## TASK STATEMENT
Could you copy word for word only the lines between the one containing "none -> green brick A6:A7 level 2" and the end of the listing below, both included, and leave out the pictures?

################

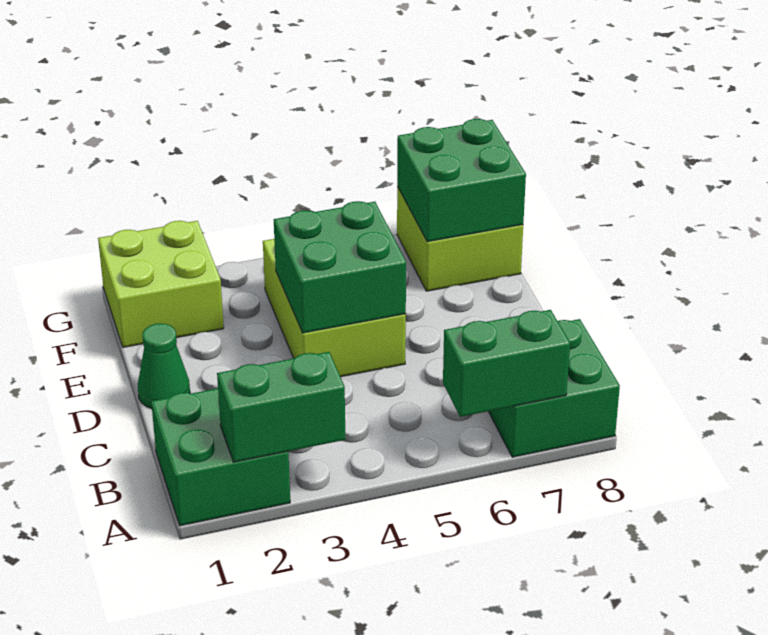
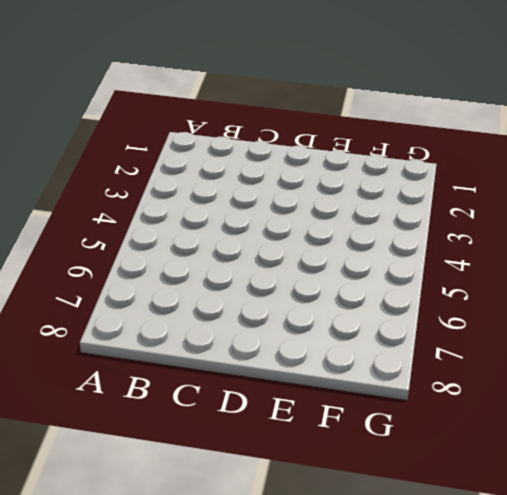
none -> green brick A1:B2 level 1
none -> green brick A7:B8 level 1

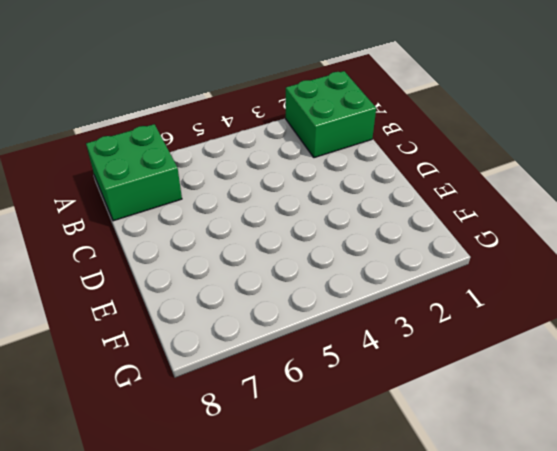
none -> green cone D1 level 1
none -> lime brick D4:F5 level 1

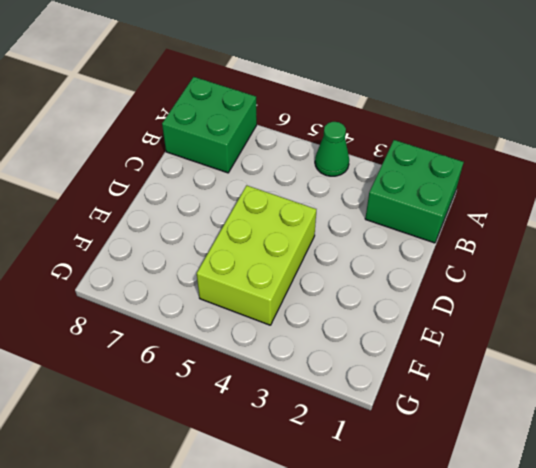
green cone A4 level 1 -> green cone D1 level 1
none -> lime brick F1:G2 level 1
none -> lime brick F7:G8 level 1

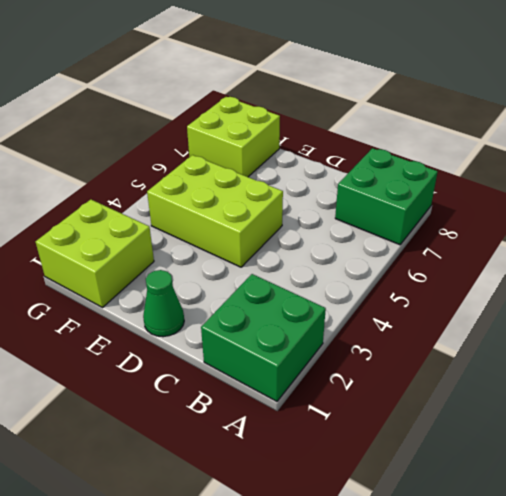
none -> green brick A2:A3 level 2
none -> green brick A6:A7 level 2

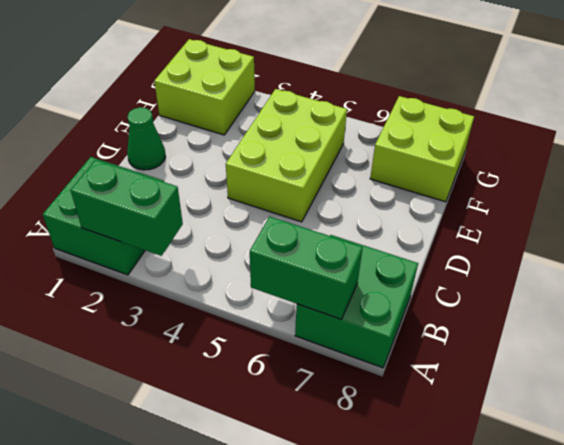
none -> green brick D4:E5 level 2
none -> green brick F7:G8 level 2

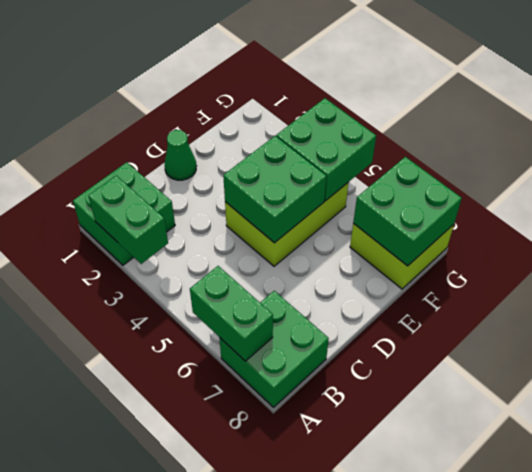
green brick F4:G5 level 2 -> none
none -> lime brick F1:G2 level 1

################

## WRITTEN RESPONSE
none -> green brick A6:A7 level 2

none -> green brick D4:E5 level 2
none -> green brick F7:G8 level 2

green brick F4:G5 level 2 -> none
none -> lime brick F1:G2 level 1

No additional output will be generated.